LISTED ENTRIES below:

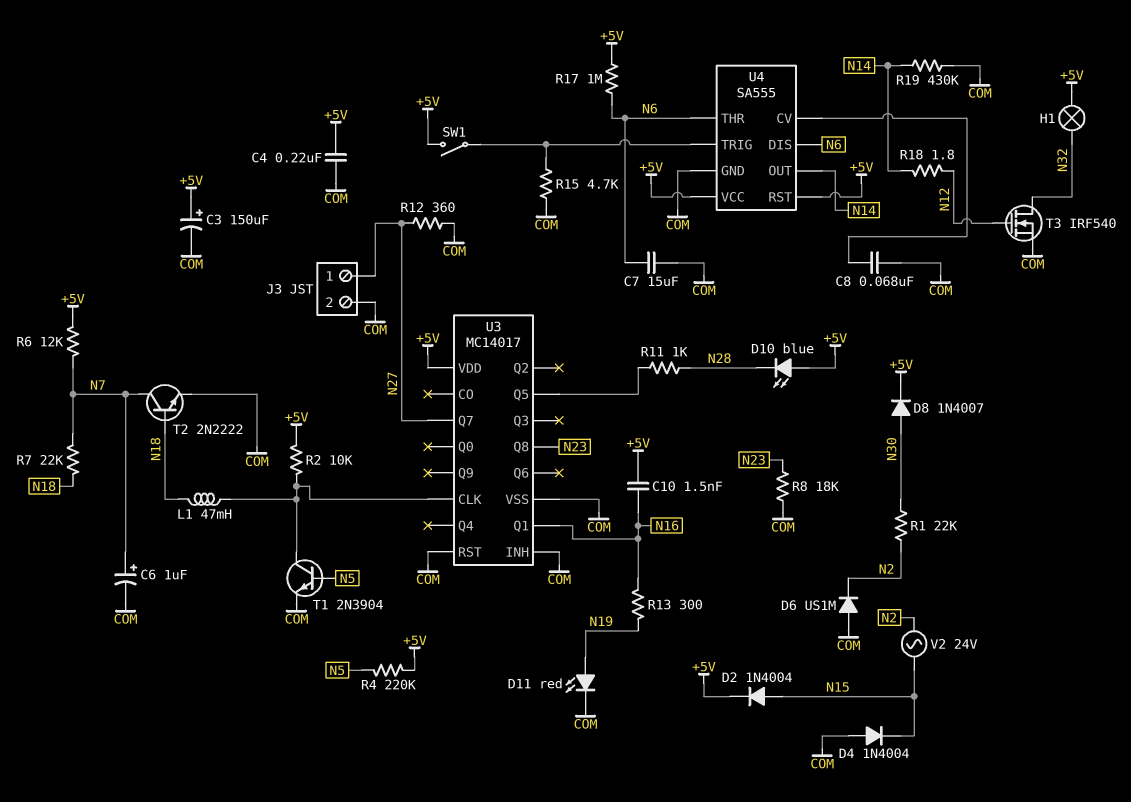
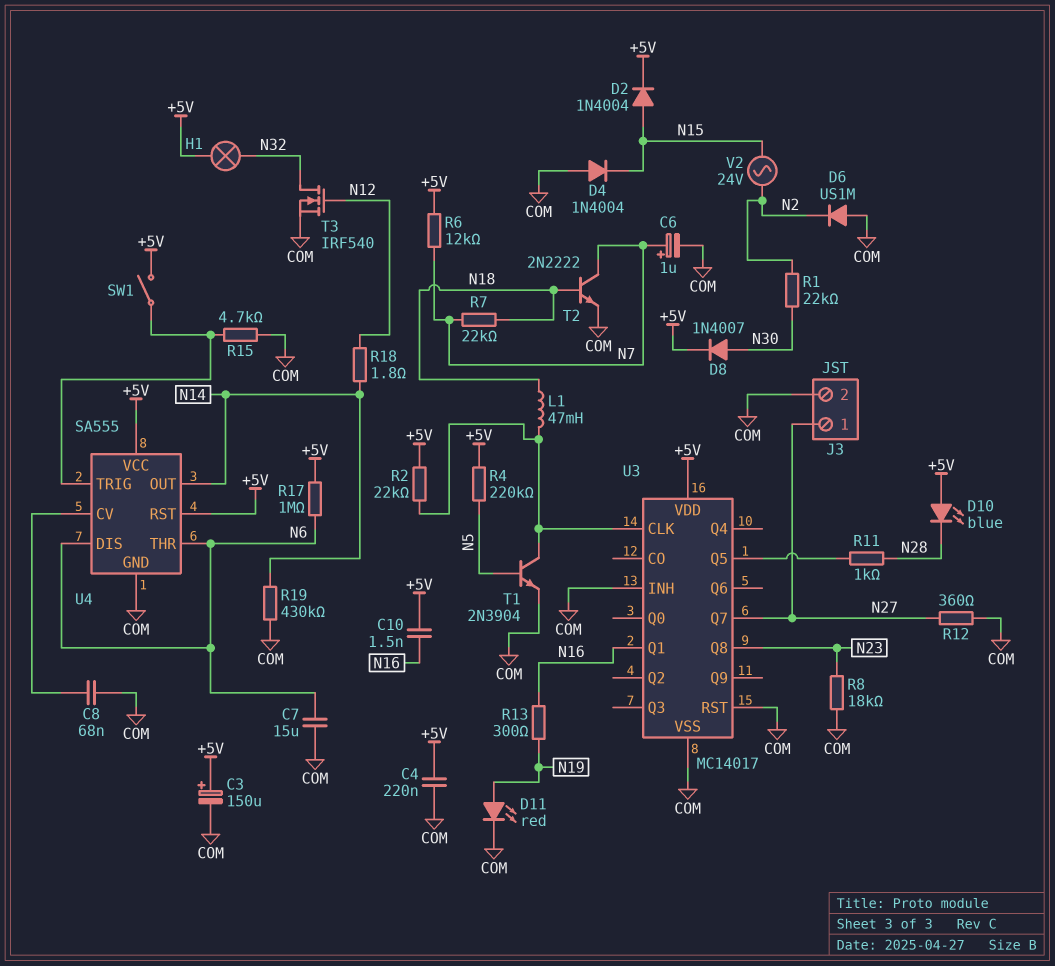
R2: 10k (+5V, U3/CLK) -> 22k (+5V, U3/CLK)

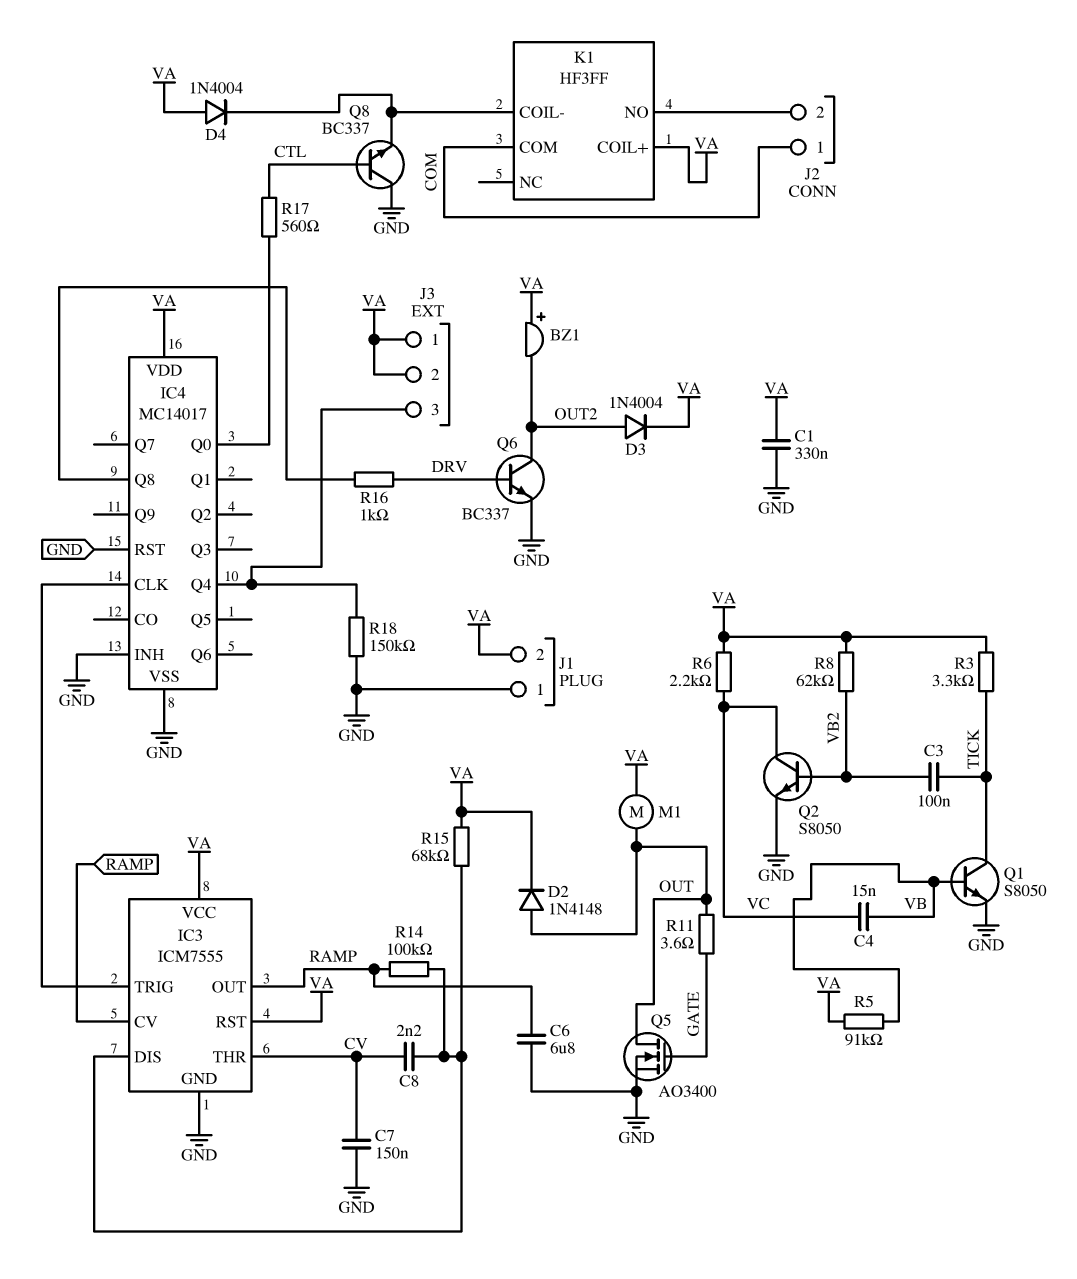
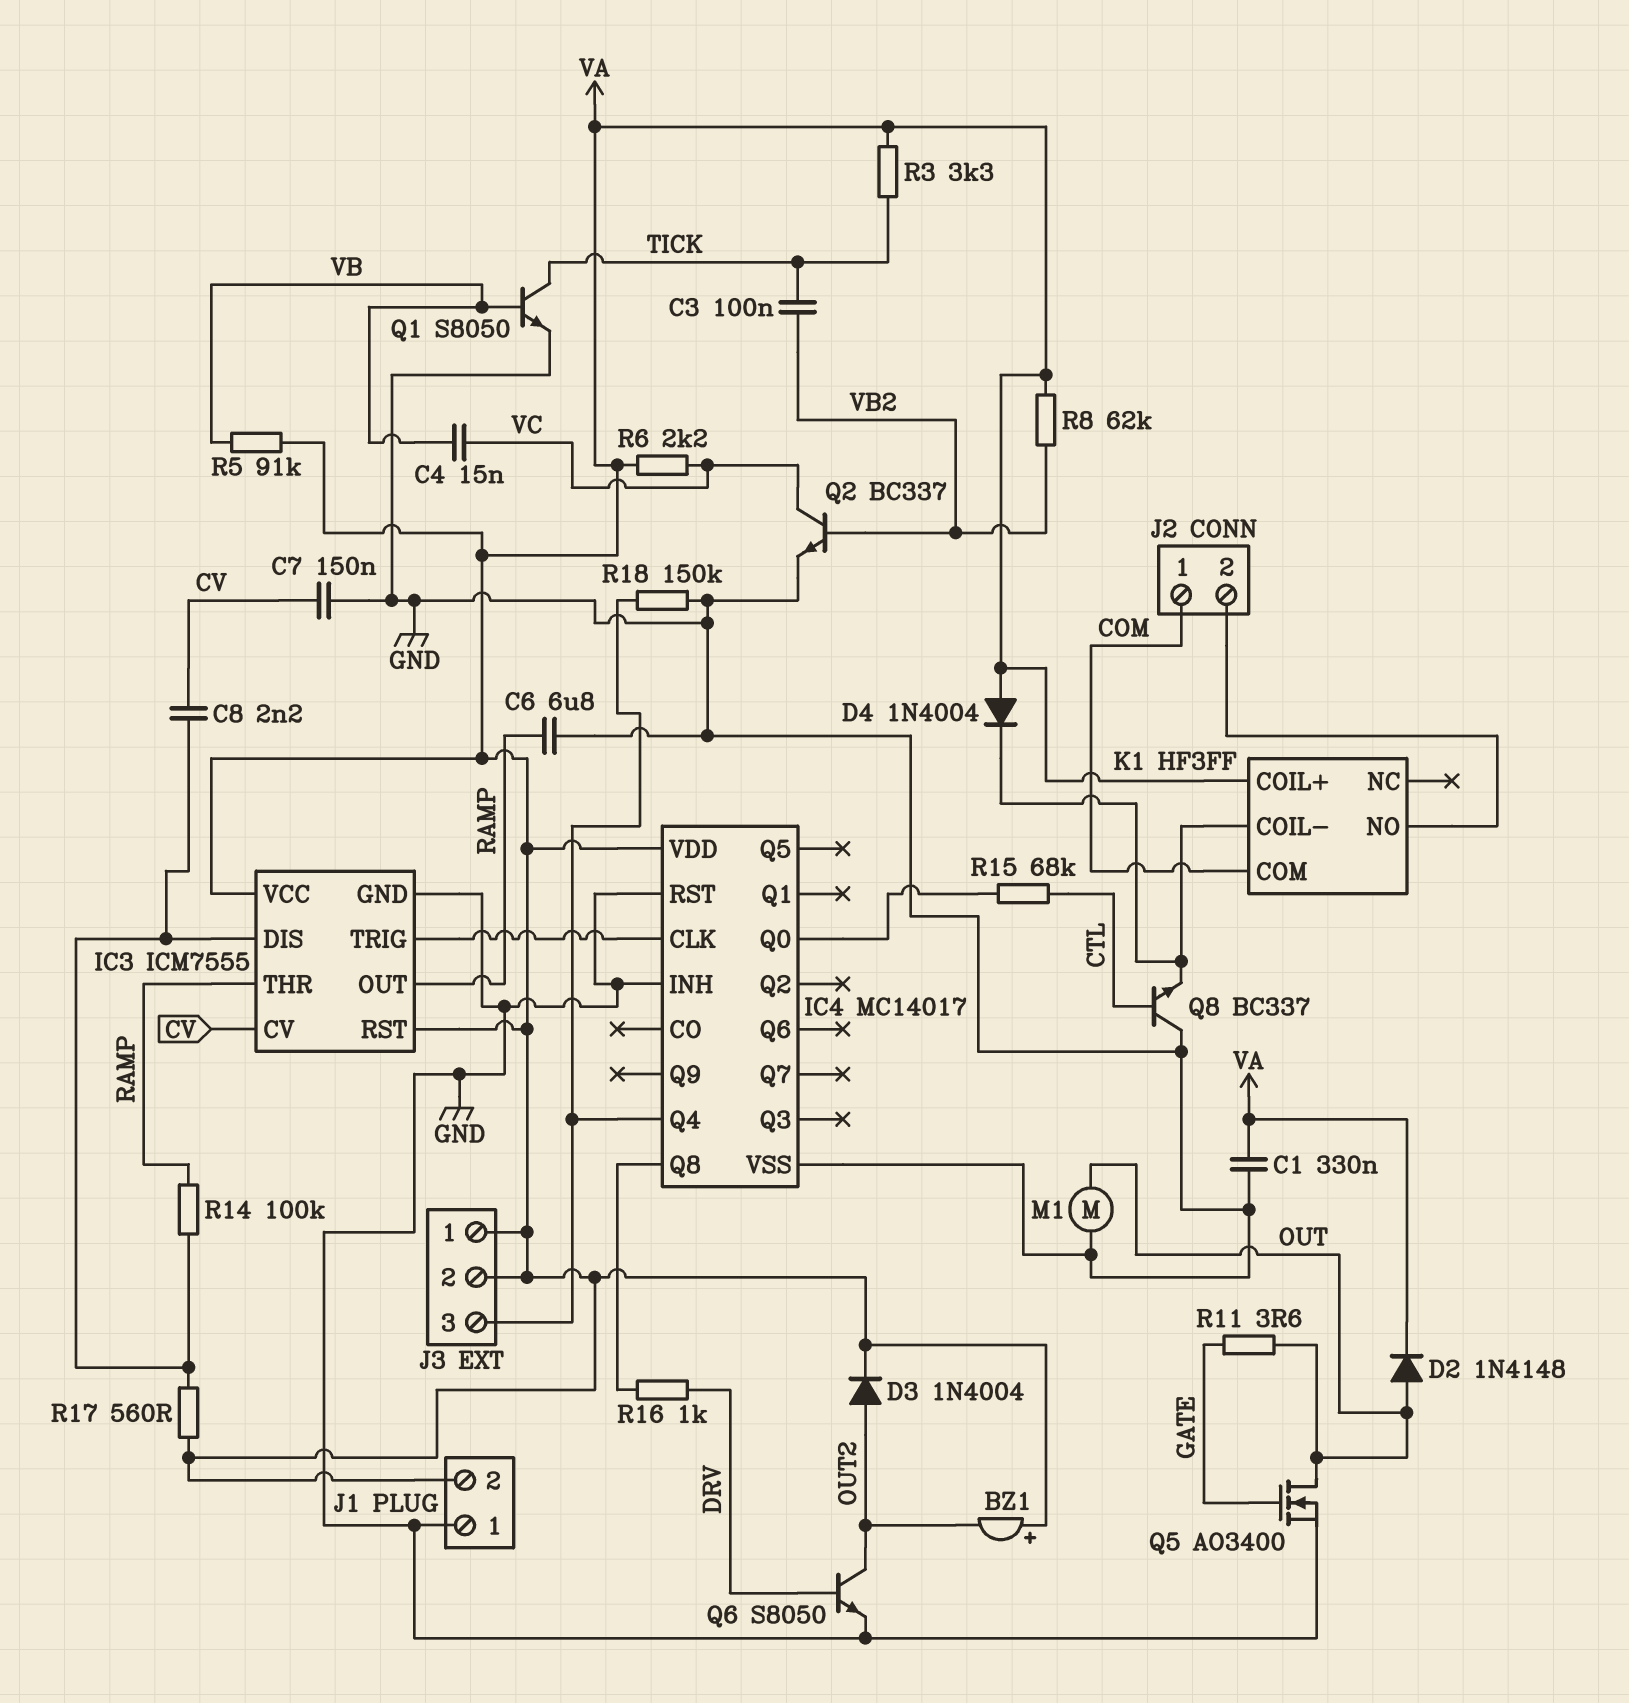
IC3 pin CV: RAMP -> CV
IC3 pin THR: CV -> RAMP
M1: motor (OUT, VA) -> motor (GND, OUT)
Q2: NPN S8050 (B VB2, C VC, E GND) -> NPN BC337 (B VB2, C VC, E GND)
Q6: NPN BC337 (B DRV, C OUT2, E GND) -> NPN S8050 (B DRV, C OUT2, E GND)
R15: 68k (IC3/DIS, VA) -> 68k (CTL, IC4/Q0)
R17: 560 (CTL, IC4/Q0) -> 560 (IC3/DIS, VA)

End of LISTED ENTRIES.

§ **HOW TO COMPLETE THIS TASK**: Retype the entries verbatim and drop the pictures.

§ **REPLY TO THE EXERCISE**:
R2: 10k (+5V, U3/CLK) -> 22k (+5V, U3/CLK)

IC3 pin CV: RAMP -> CV
IC3 pin THR: CV -> RAMP
M1: motor (OUT, VA) -> motor (GND, OUT)
Q2: NPN S8050 (B VB2, C VC, E GND) -> NPN BC337 (B VB2, C VC, E GND)
Q6: NPN BC337 (B DRV, C OUT2, E GND) -> NPN S8050 (B DRV, C OUT2, E GND)
R15: 68k (IC3/DIS, VA) -> 68k (CTL, IC4/Q0)
R17: 560 (CTL, IC4/Q0) -> 560 (IC3/DIS, VA)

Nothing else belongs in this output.